*Istruzioni del compito:* Riscrivi tutti i dati seguenti sostituendo "silver metallic fork" con "stainless steel fork" e senza modificare nient'altro. Escludi le immagini dalla risposta.

------ Dati presentati

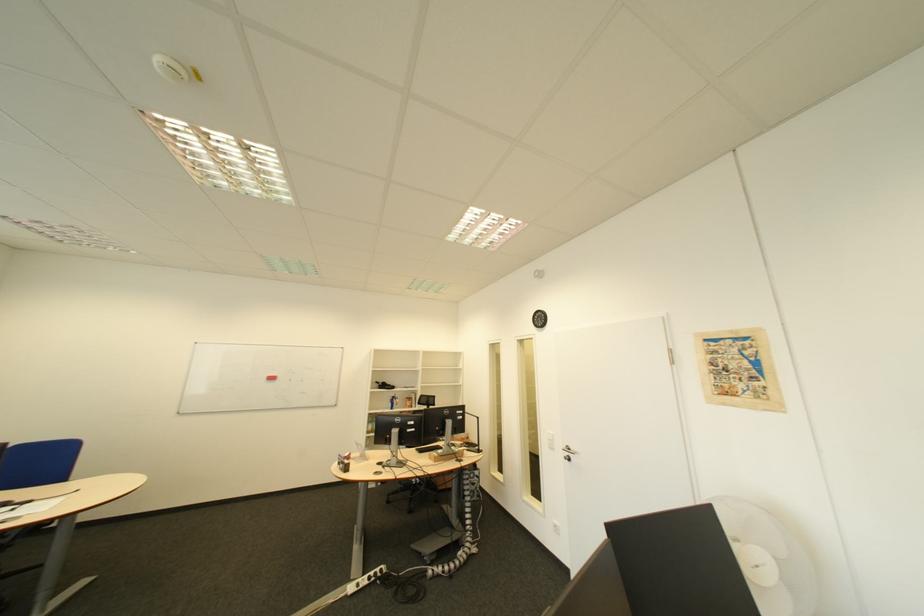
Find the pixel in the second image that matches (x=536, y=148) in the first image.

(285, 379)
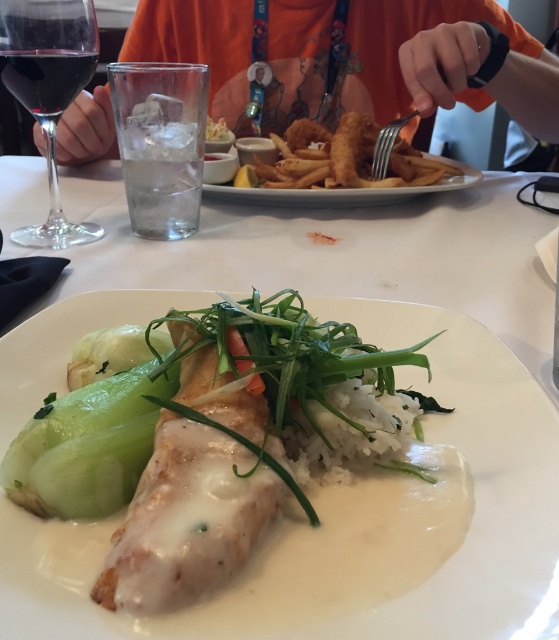
You are a waiter standing at the edge of the table. You need to deliver a drink to the transparent glass at upper left. The drink you are holding is 8 inches in diameter. Can you place the drink on the table without spilling it? Please explain your reasoning.

The transparent glass at upper left and viewer are 20.94 inches apart from each other. Since the drink is 8 inches in diameter, you can safely place it on the table as long as there is enough space around the transparent glass at upper left to accommodate the drink without causing any obstruction or spillage.

You are a waiter holding a tray and need to place a drink between the orange cotton shirt at upper center and the silver metallic fork at upper center. Can you fit the drink there?

The distance between the orange cotton shirt at upper center and the silver metallic fork at upper center is 10.09 inches, so yes, the drink can be placed there as there is sufficient space between them.

You are a waiter at the restaurant and you see the orange cotton shirt at upper center and the silver metallic fork at upper center on the table. Which object is closer to the edge of the table?

The silver metallic fork at upper center is closer to the edge of the table because it is shorter than the orange cotton shirt at upper center.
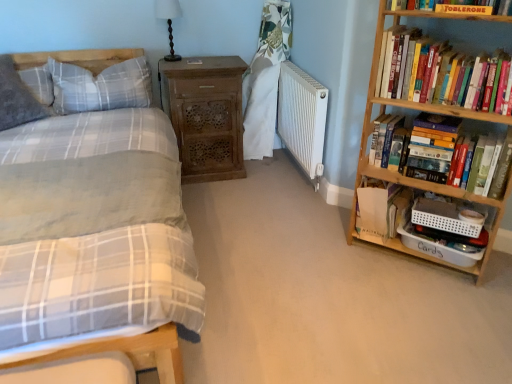
Locate an element on the screen. vacant area that lies in front of wooden bookshelf at right is located at coordinates (433, 309).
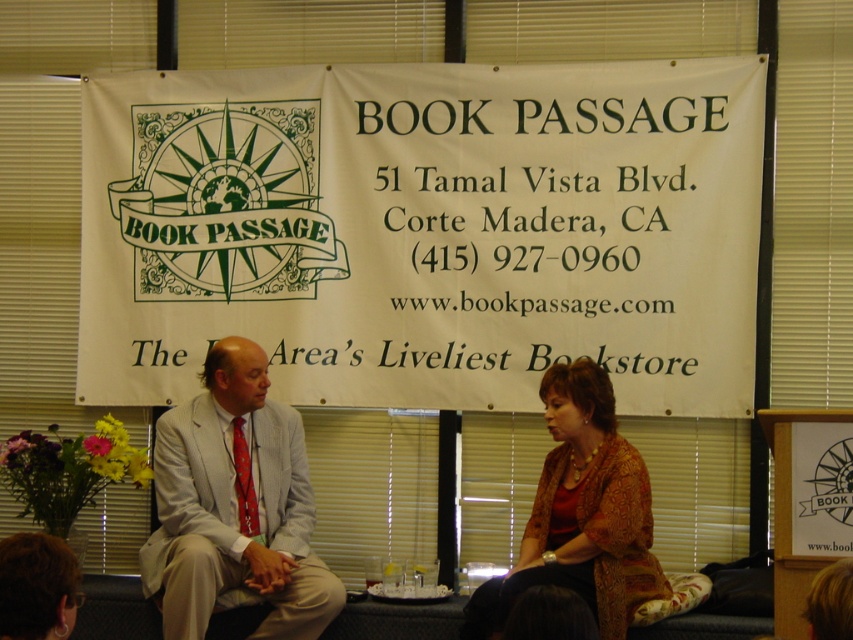
Between point (222, 531) and point (614, 609), which one is positioned in front?

Point (614, 609) is more forward.

The width and height of the screenshot is (853, 640). What are the coordinates of `light gray suit at center` in the screenshot? It's located at 235,506.

Does white paper banner at upper center appear on the right side of brown textured sweater at center?

Incorrect, white paper banner at upper center is not on the right side of brown textured sweater at center.

Who is taller, white paper banner at upper center or brown textured sweater at center?

white paper banner at upper center

Identify the location of white paper banner at upper center. (425, 230).

This screenshot has width=853, height=640. What do you see at coordinates (425, 230) in the screenshot?
I see `white paper banner at upper center` at bounding box center [425, 230].

The height and width of the screenshot is (640, 853). What do you see at coordinates (425, 230) in the screenshot?
I see `white paper banner at upper center` at bounding box center [425, 230].

Image resolution: width=853 pixels, height=640 pixels. Identify the location of white paper banner at upper center. (425, 230).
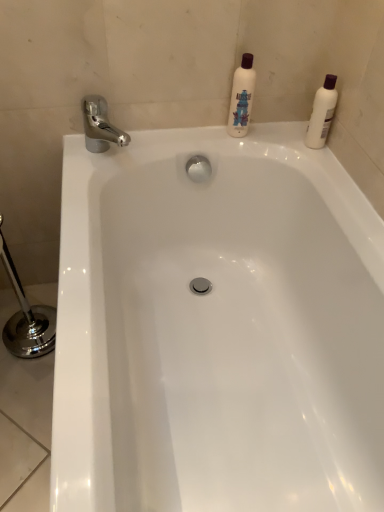
The image size is (384, 512). Identify the location of space that is in front of white plastic bottle at upper right, positioned as the 1th cleaning product in right-to-left order. (326, 167).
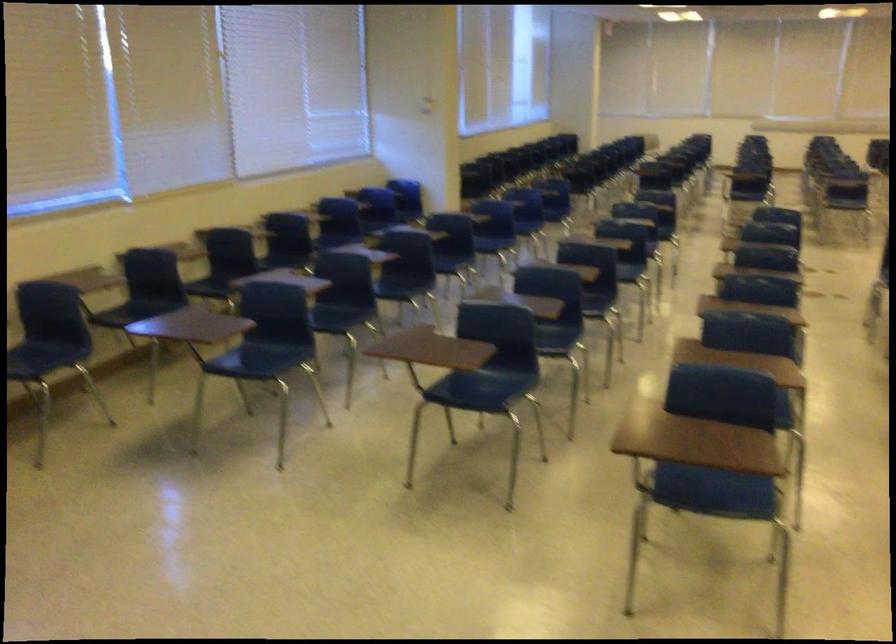
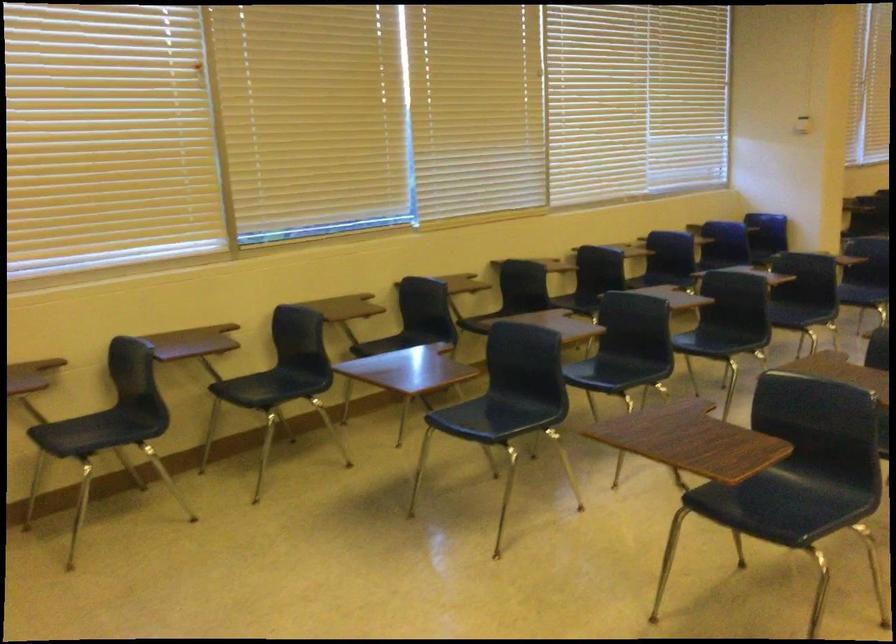
Question: The first image is from the beginning of the video and the second image is from the end. How did the camera likely rotate when shooting the video?

Choices:
 (A) Left
 (B) Right
 (C) Up
 (D) Down

Answer: (A)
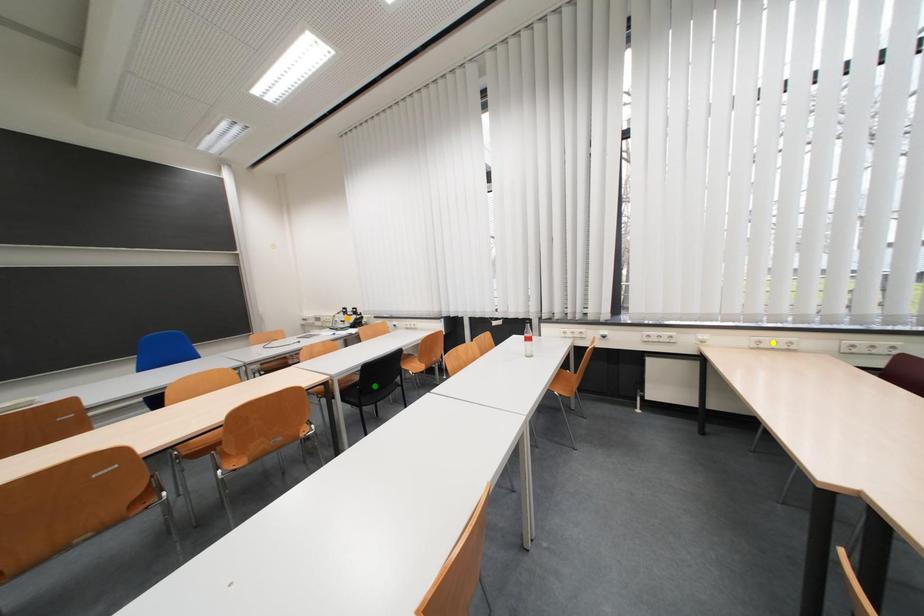
Order these from nearest to farthest:
green point
orange point
yellow point

yellow point < green point < orange point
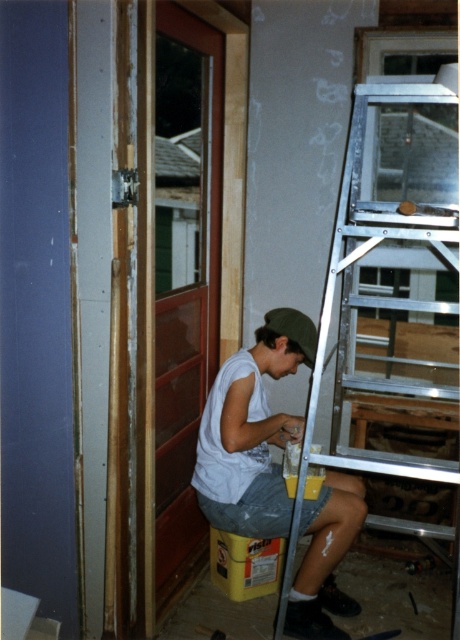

------------

*Risposta al compito:*
Find the pixel in the second image that matches (x=536, y=148) in the first image.

(285, 379)
You are a waiter standing at the edge of the table. You need to deliver a drink to the transparent glass at upper left. The drink you are holding is 8 inches in diameter. Can you place the drink on the table without spilling it? Please explain your reasoning.

The transparent glass at upper left and viewer are 20.94 inches apart from each other. Since the drink is 8 inches in diameter, you can safely place it on the table as long as there is enough space around the transparent glass at upper left to accommodate the drink without causing any obstruction or spillage.

You are a waiter holding a tray and need to place a drink between the orange cotton shirt at upper center and the stainless steel fork at upper center. Can you fit the drink there?

The distance between the orange cotton shirt at upper center and the stainless steel fork at upper center is 10.09 inches, so yes, the drink can be placed there as there is sufficient space between them.

You are a waiter at the restaurant and you see the orange cotton shirt at upper center and the stainless steel fork at upper center on the table. Which object is closer to the edge of the table?

The stainless steel fork at upper center is closer to the edge of the table because it is shorter than the orange cotton shirt at upper center.
Locate an element on the screen. vacant area that lies in front of wooden bookshelf at right is located at coordinates (433, 309).
Between point (222, 531) and point (614, 609), which one is positioned in front?

Point (614, 609) is more forward.

The width and height of the screenshot is (853, 640). What are the coordinates of `light gray suit at center` in the screenshot? It's located at 235,506.

Does white paper banner at upper center appear on the right side of brown textured sweater at center?

Incorrect, white paper banner at upper center is not on the right side of brown textured sweater at center.

Who is taller, white paper banner at upper center or brown textured sweater at center?

white paper banner at upper center

Identify the location of white paper banner at upper center. (425, 230).

This screenshot has width=853, height=640. What do you see at coordinates (425, 230) in the screenshot?
I see `white paper banner at upper center` at bounding box center [425, 230].

The height and width of the screenshot is (640, 853). What do you see at coordinates (425, 230) in the screenshot?
I see `white paper banner at upper center` at bounding box center [425, 230].

Image resolution: width=853 pixels, height=640 pixels. Identify the location of white paper banner at upper center. (425, 230).
The image size is (384, 512). Identify the location of space that is in front of white plastic bottle at upper right, positioned as the 1th cleaning product in right-to-left order. (326, 167).
Question: The first image is from the beginning of the video and the second image is from the end. How did the camera likely rotate when shooting the video?

Choices:
 (A) Left
 (B) Right
 (C) Up
 (D) Down

Answer: (A)
Order these from nearest to farthest:
green point
orange point
yellow point

yellow point < green point < orange point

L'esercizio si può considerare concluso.